Object state change records:
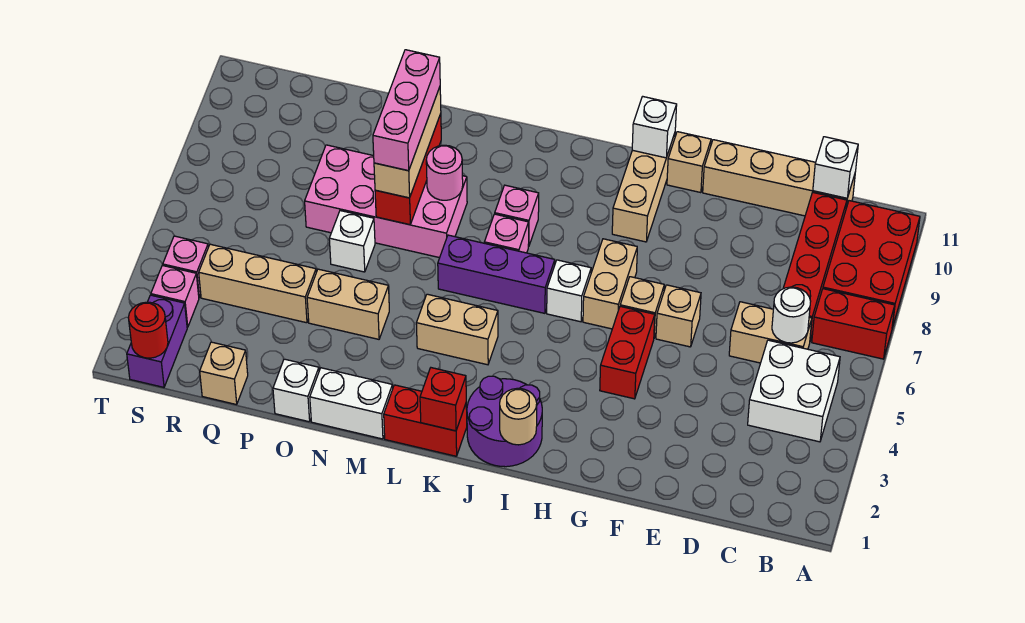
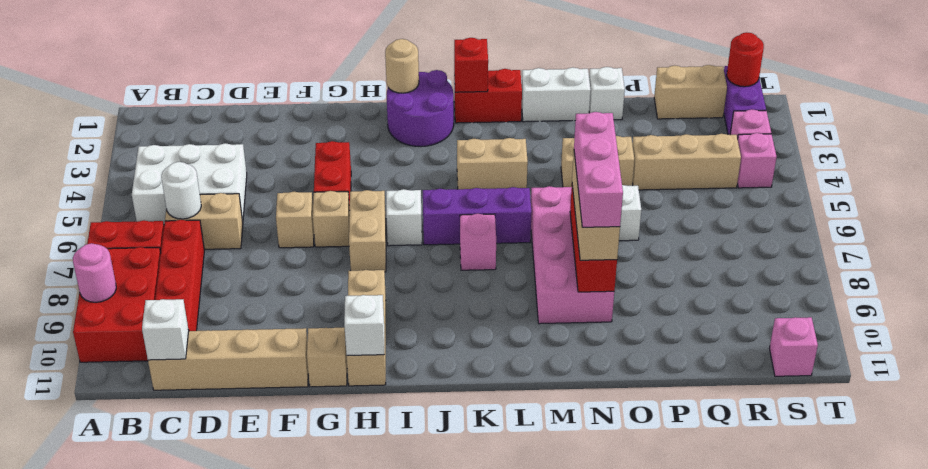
white brick B4:C5 level 1 -> white brick B4:D5 level 1
pink brick K8 level 1 -> pink brick S11 level 1
pink brick M7:P8 level 1 -> pink brick M6:N9 level 1
pink round brick M8 level 2 -> pink round brick A9 level 2
tan brick Q1 level 1 -> tan brick Q1:R1 level 1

• PROBLEM DESCRIPTION: List every line above that contains the word "pink".

• OUTPUT FOR THIS EXERCISE:
pink brick K8 level 1 -> pink brick S11 level 1
pink brick M7:P8 level 1 -> pink brick M6:N9 level 1
pink round brick M8 level 2 -> pink round brick A9 level 2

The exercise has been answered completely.